Would you print the whole listing again, word for word?
::::::::
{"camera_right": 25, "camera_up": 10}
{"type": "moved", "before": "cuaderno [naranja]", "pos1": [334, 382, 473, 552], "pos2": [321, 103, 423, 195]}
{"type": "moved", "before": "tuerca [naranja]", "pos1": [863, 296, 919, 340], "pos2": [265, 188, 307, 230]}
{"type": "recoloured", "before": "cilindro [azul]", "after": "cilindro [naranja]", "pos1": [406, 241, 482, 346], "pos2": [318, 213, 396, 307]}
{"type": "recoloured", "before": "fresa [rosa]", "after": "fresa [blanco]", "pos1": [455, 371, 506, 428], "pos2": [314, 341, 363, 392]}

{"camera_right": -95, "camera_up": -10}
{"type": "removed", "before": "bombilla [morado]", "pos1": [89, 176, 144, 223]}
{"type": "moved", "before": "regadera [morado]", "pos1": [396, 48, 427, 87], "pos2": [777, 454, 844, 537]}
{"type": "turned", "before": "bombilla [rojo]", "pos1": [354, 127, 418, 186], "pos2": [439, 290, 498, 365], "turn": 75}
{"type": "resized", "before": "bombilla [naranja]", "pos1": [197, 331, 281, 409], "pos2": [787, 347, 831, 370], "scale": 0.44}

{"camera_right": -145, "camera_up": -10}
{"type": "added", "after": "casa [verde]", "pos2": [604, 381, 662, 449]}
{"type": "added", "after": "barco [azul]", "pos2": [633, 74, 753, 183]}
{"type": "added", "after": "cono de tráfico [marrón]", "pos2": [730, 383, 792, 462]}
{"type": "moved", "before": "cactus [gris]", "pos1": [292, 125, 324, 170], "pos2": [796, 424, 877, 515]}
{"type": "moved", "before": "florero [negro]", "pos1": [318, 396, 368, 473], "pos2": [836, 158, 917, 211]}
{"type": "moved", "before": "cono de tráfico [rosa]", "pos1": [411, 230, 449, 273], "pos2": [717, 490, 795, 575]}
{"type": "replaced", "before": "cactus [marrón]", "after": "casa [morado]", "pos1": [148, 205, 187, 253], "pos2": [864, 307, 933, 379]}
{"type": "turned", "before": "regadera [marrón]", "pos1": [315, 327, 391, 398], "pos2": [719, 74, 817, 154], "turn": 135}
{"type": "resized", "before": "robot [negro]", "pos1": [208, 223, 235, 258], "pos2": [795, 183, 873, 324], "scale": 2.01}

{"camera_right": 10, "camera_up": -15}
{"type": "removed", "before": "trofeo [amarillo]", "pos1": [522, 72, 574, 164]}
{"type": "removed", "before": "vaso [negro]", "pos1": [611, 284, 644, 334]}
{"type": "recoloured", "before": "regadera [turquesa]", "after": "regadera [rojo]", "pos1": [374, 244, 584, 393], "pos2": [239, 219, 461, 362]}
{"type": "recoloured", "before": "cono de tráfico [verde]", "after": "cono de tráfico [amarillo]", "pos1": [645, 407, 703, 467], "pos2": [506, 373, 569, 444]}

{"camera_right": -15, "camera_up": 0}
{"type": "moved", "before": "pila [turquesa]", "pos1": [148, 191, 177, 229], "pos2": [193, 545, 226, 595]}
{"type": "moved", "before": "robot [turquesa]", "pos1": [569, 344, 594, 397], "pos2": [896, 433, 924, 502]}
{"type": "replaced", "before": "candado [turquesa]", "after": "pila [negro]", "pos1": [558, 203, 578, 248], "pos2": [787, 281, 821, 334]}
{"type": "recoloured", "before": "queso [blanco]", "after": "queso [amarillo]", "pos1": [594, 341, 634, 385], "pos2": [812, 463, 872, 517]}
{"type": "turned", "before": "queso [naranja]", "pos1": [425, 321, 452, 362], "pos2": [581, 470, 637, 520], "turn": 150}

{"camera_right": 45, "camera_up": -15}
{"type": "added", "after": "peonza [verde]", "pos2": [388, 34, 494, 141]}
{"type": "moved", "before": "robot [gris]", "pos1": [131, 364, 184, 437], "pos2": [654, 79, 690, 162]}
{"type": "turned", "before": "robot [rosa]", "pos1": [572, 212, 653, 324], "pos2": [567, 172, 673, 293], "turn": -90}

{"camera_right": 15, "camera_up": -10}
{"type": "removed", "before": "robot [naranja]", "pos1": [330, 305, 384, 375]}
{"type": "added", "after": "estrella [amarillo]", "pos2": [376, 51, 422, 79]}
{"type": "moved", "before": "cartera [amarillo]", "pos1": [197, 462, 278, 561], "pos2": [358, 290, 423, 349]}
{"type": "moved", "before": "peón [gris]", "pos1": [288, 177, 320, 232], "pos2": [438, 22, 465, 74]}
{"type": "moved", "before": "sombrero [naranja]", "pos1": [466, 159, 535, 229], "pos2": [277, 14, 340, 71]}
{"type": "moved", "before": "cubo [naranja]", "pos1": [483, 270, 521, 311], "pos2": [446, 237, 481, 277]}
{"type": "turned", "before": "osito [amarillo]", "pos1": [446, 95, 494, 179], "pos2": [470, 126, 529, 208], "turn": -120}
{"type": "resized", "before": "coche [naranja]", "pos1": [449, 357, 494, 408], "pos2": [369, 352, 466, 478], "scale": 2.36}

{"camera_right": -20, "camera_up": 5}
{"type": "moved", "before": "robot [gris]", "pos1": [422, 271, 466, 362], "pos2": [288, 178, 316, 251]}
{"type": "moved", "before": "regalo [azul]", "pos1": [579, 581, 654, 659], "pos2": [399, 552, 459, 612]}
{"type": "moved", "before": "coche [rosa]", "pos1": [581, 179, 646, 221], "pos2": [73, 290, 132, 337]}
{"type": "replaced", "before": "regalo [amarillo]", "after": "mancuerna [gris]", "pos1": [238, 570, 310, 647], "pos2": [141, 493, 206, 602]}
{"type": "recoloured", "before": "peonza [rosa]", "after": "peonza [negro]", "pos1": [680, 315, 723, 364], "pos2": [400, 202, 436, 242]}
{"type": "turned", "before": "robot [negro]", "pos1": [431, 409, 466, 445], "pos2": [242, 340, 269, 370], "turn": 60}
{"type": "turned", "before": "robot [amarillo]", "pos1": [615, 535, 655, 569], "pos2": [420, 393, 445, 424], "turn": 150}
::::::::
**Result for this task:**
{"camera_right": 25, "camera_up": 10}
{"type": "moved", "before": "cuaderno [naranja]", "pos1": [334, 382, 473, 552], "pos2": [321, 103, 423, 195]}
{"type": "moved", "before": "tuerca [naranja]", "pos1": [863, 296, 919, 340], "pos2": [265, 188, 307, 230]}
{"type": "recoloured", "before": "cilindro [azul]", "after": "cilindro [naranja]", "pos1": [406, 241, 482, 346], "pos2": [318, 213, 396, 307]}
{"type": "recoloured", "before": "fresa [rosa]", "after": "fresa [blanco]", "pos1": [455, 371, 506, 428], "pos2": [314, 341, 363, 392]}

{"camera_right": -95, "camera_up": -10}
{"type": "removed", "before": "bombilla [morado]", "pos1": [89, 176, 144, 223]}
{"type": "moved", "before": "regadera [morado]", "pos1": [396, 48, 427, 87], "pos2": [777, 454, 844, 537]}
{"type": "turned", "before": "bombilla [rojo]", "pos1": [354, 127, 418, 186], "pos2": [439, 290, 498, 365], "turn": 75}
{"type": "resized", "before": "bombilla [naranja]", "pos1": [197, 331, 281, 409], "pos2": [787, 347, 831, 370], "scale": 0.44}

{"camera_right": -145, "camera_up": -10}
{"type": "added", "after": "casa [verde]", "pos2": [604, 381, 662, 449]}
{"type": "added", "after": "barco [azul]", "pos2": [633, 74, 753, 183]}
{"type": "added", "after": "cono de tráfico [marrón]", "pos2": [730, 383, 792, 462]}
{"type": "moved", "before": "cactus [gris]", "pos1": [292, 125, 324, 170], "pos2": [796, 424, 877, 515]}
{"type": "moved", "before": "florero [negro]", "pos1": [318, 396, 368, 473], "pos2": [836, 158, 917, 211]}
{"type": "moved", "before": "cono de tráfico [rosa]", "pos1": [411, 230, 449, 273], "pos2": [717, 490, 795, 575]}
{"type": "replaced", "before": "cactus [marrón]", "after": "casa [morado]", "pos1": [148, 205, 187, 253], "pos2": [864, 307, 933, 379]}
{"type": "turned", "before": "regadera [marrón]", "pos1": [315, 327, 391, 398], "pos2": [719, 74, 817, 154], "turn": 135}
{"type": "resized", "before": "robot [negro]", "pos1": [208, 223, 235, 258], "pos2": [795, 183, 873, 324], "scale": 2.01}

{"camera_right": 10, "camera_up": -15}
{"type": "removed", "before": "trofeo [amarillo]", "pos1": [522, 72, 574, 164]}
{"type": "removed", "before": "vaso [negro]", "pos1": [611, 284, 644, 334]}
{"type": "recoloured", "before": "regadera [turquesa]", "after": "regadera [rojo]", "pos1": [374, 244, 584, 393], "pos2": [239, 219, 461, 362]}
{"type": "recoloured", "before": "cono de tráfico [verde]", "after": "cono de tráfico [amarillo]", "pos1": [645, 407, 703, 467], "pos2": [506, 373, 569, 444]}

{"camera_right": -15, "camera_up": 0}
{"type": "moved", "before": "pila [turquesa]", "pos1": [148, 191, 177, 229], "pos2": [193, 545, 226, 595]}
{"type": "moved", "before": "robot [turquesa]", "pos1": [569, 344, 594, 397], "pos2": [896, 433, 924, 502]}
{"type": "replaced", "before": "candado [turquesa]", "after": "pila [negro]", "pos1": [558, 203, 578, 248], "pos2": [787, 281, 821, 334]}
{"type": "recoloured", "before": "queso [blanco]", "after": "queso [amarillo]", "pos1": [594, 341, 634, 385], "pos2": [812, 463, 872, 517]}
{"type": "turned", "before": "queso [naranja]", "pos1": [425, 321, 452, 362], "pos2": [581, 470, 637, 520], "turn": 150}

{"camera_right": 45, "camera_up": -15}
{"type": "added", "after": "peonza [verde]", "pos2": [388, 34, 494, 141]}
{"type": "moved", "before": "robot [gris]", "pos1": [131, 364, 184, 437], "pos2": [654, 79, 690, 162]}
{"type": "turned", "before": "robot [rosa]", "pos1": [572, 212, 653, 324], "pos2": [567, 172, 673, 293], "turn": -90}

{"camera_right": 15, "camera_up": -10}
{"type": "removed", "before": "robot [naranja]", "pos1": [330, 305, 384, 375]}
{"type": "added", "after": "estrella [amarillo]", "pos2": [376, 51, 422, 79]}
{"type": "moved", "before": "cartera [amarillo]", "pos1": [197, 462, 278, 561], "pos2": [358, 290, 423, 349]}
{"type": "moved", "before": "peón [gris]", "pos1": [288, 177, 320, 232], "pos2": [438, 22, 465, 74]}
{"type": "moved", "before": "sombrero [naranja]", "pos1": [466, 159, 535, 229], "pos2": [277, 14, 340, 71]}
{"type": "moved", "before": "cubo [naranja]", "pos1": [483, 270, 521, 311], "pos2": [446, 237, 481, 277]}
{"type": "turned", "before": "osito [amarillo]", "pos1": [446, 95, 494, 179], "pos2": [470, 126, 529, 208], "turn": -120}
{"type": "resized", "before": "coche [naranja]", "pos1": [449, 357, 494, 408], "pos2": [369, 352, 466, 478], "scale": 2.36}

{"camera_right": -20, "camera_up": 5}
{"type": "moved", "before": "robot [gris]", "pos1": [422, 271, 466, 362], "pos2": [288, 178, 316, 251]}
{"type": "moved", "before": "regalo [azul]", "pos1": [579, 581, 654, 659], "pos2": [399, 552, 459, 612]}
{"type": "moved", "before": "coche [rosa]", "pos1": [581, 179, 646, 221], "pos2": [73, 290, 132, 337]}
{"type": "replaced", "before": "regalo [amarillo]", "after": "mancuerna [gris]", "pos1": [238, 570, 310, 647], "pos2": [141, 493, 206, 602]}
{"type": "recoloured", "before": "peonza [rosa]", "after": "peonza [negro]", "pos1": [680, 315, 723, 364], "pos2": [400, 202, 436, 242]}
{"type": "turned", "before": "robot [negro]", "pos1": [431, 409, 466, 445], "pos2": [242, 340, 269, 370], "turn": 60}
{"type": "turned", "before": "robot [amarillo]", "pos1": [615, 535, 655, 569], "pos2": [420, 393, 445, 424], "turn": 150}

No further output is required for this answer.